◆ **What you are asked to do**
All lines up to and including the one that contains "90 degrees clockwise |" are to be transcribed exactly, starting from the first line of the records.
─── Information shown ───
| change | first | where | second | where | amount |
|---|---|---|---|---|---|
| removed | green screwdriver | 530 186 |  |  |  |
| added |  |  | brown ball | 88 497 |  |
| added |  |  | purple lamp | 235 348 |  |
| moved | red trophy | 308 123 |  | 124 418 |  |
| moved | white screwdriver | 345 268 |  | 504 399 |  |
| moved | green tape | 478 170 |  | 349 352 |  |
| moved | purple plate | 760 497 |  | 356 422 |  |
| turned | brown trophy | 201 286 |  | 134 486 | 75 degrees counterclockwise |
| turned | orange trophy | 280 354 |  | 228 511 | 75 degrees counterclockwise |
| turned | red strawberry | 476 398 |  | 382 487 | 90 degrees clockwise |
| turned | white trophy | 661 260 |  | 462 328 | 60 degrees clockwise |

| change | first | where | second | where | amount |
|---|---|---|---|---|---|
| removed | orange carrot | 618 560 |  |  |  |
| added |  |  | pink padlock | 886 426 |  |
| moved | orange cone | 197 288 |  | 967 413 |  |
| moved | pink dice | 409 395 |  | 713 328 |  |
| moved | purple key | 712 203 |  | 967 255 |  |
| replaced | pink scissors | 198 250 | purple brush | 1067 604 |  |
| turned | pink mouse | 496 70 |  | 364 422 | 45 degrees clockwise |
───
◆ **Reply**
| change | first | where | second | where | amount |
|---|---|---|---|---|---|
| removed | green screwdriver | 530 186 |  |  |  |
| added |  |  | brown ball | 88 497 |  |
| added |  |  | purple lamp | 235 348 |  |
| moved | red trophy | 308 123 |  | 124 418 |  |
| moved | white screwdriver | 345 268 |  | 504 399 |  |
| moved | green tape | 478 170 |  | 349 352 |  |
| moved | purple plate | 760 497 |  | 356 422 |  |
| turned | brown trophy | 201 286 |  | 134 486 | 75 degrees counterclockwise |
| turned | orange trophy | 280 354 |  | 228 511 | 75 degrees counterclockwise |
| turned | red strawberry | 476 398 |  | 382 487 | 90 degrees clockwise |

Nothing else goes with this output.